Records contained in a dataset

++++++++

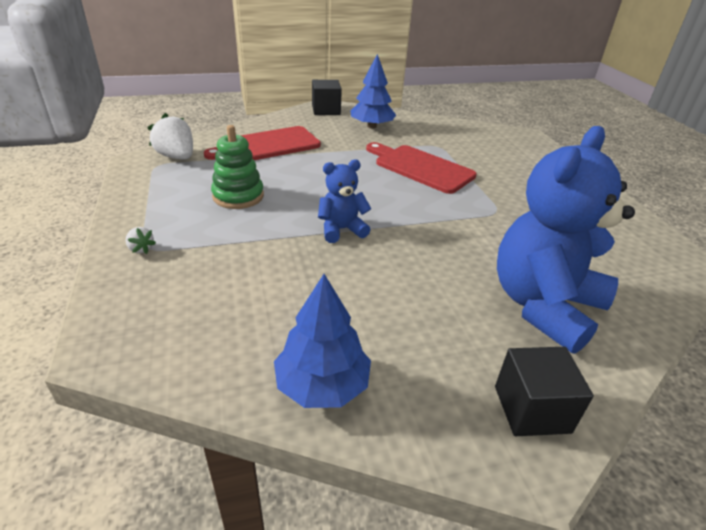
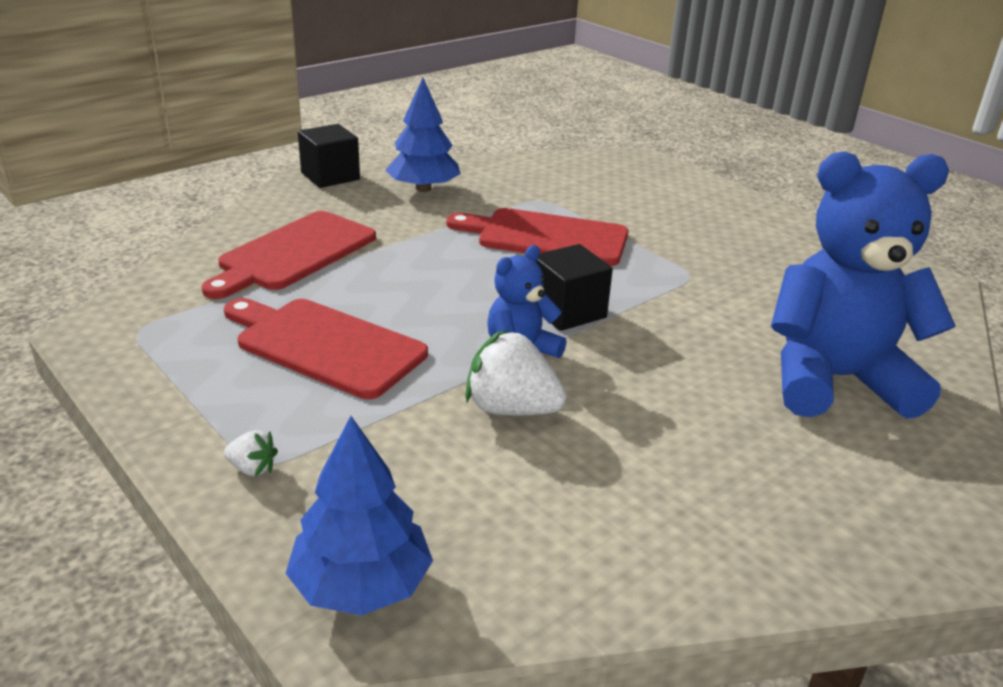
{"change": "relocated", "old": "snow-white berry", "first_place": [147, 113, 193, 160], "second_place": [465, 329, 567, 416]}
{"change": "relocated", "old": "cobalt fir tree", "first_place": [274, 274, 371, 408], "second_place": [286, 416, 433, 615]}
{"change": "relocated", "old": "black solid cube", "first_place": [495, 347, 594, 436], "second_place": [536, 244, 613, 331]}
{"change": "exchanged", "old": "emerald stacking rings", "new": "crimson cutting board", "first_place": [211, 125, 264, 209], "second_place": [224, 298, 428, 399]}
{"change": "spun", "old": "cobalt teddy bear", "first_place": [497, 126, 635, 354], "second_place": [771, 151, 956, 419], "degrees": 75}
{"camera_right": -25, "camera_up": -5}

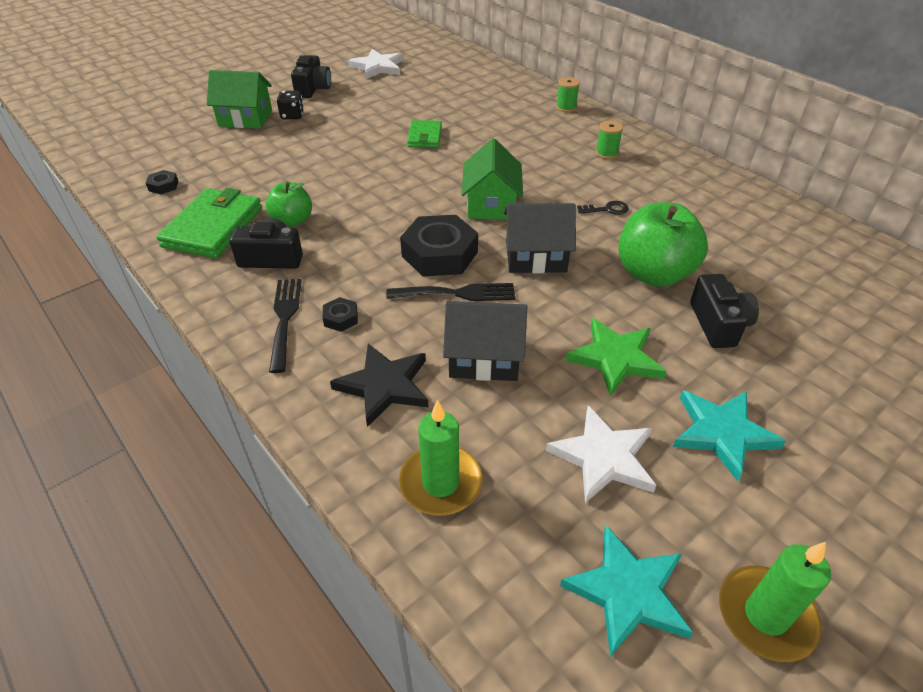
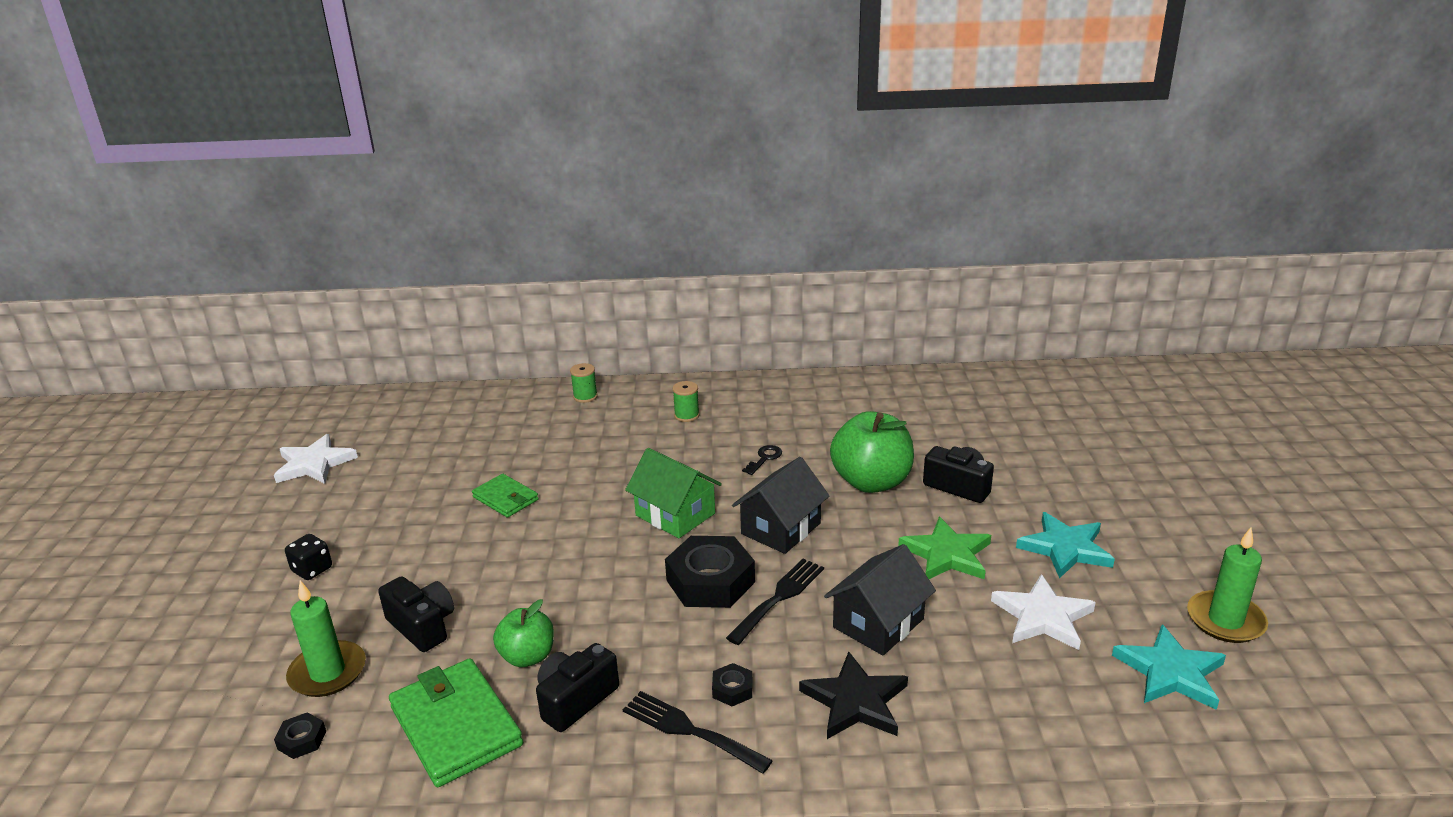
{"change": "missing", "old": "emerald toy house", "first_place": [207, 70, 272, 128]}
{"change": "relocated", "old": "black photo camera", "first_place": [291, 55, 331, 98], "second_place": [378, 576, 454, 652]}
{"change": "relocated", "old": "emerald wax candle", "first_place": [399, 400, 482, 516], "second_place": [286, 580, 366, 697]}
{"camera_right": -50, "camera_up": -15}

++++++++

### Your goal:
Every line that holds the string "cobalt" must be copied from the records above.

### Exercise solution:
{"change": "relocated", "old": "cobalt fir tree", "first_place": [274, 274, 371, 408], "second_place": [286, 416, 433, 615]}
{"change": "spun", "old": "cobalt teddy bear", "first_place": [497, 126, 635, 354], "second_place": [771, 151, 956, 419], "degrees": 75}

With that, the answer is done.